Task description - Copies of all lines that contain "green" are needed; take them from the data below.

═════ Given entries ═════

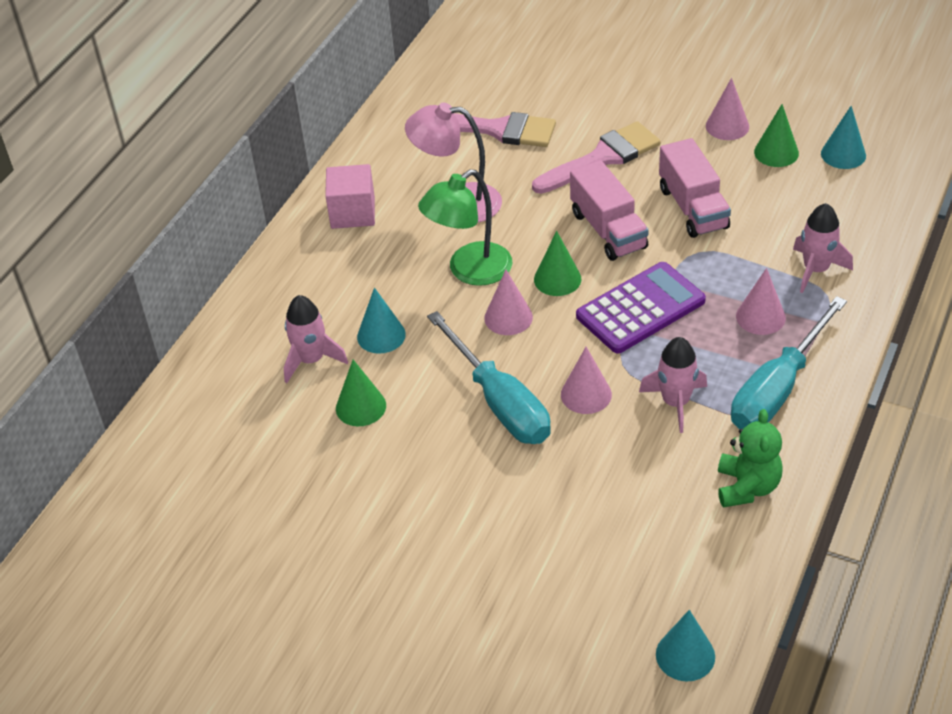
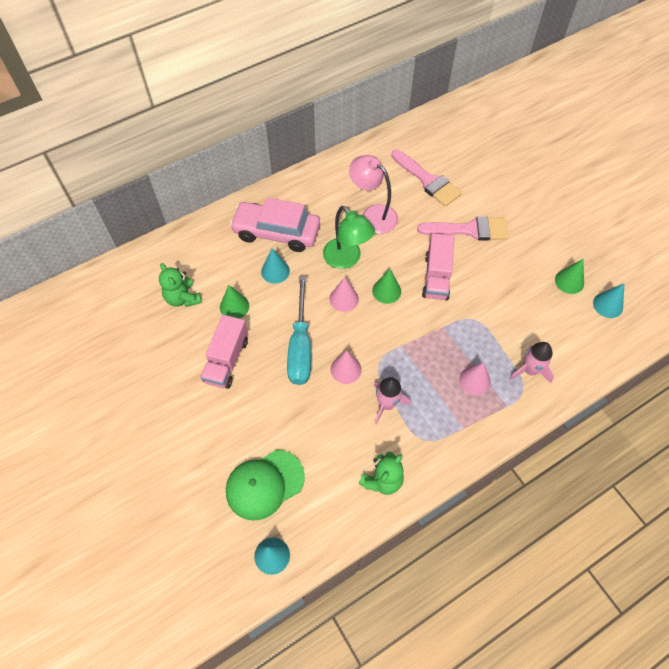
camera: 30 degrees right, 15 degrees up
(273, 437) = (183, 298): none -> green teddy bear
(311, 360) = (232, 265): pink rocket -> none
(339, 290) = (276, 232): none -> pink car
(353, 213) = (317, 190): pink cube -> none
(469, 271) = (346, 259): green lamp -> green lamp turned 120 degrees counterclockwise
(600, 583) = (264, 484): none -> green cap
(640, 309) = (414, 335): purple calculator -> none
(693, 208) = (493, 290): pink truck -> pink truck (227, 360)
(727, 126) = (555, 248): pink cone -> none
(777, 389) = (447, 431): turquoise screwdriver -> none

═════

Result -
(273, 437) = (183, 298): none -> green teddy bear
(469, 271) = (346, 259): green lamp -> green lamp turned 120 degrees counterclockwise
(600, 583) = (264, 484): none -> green cap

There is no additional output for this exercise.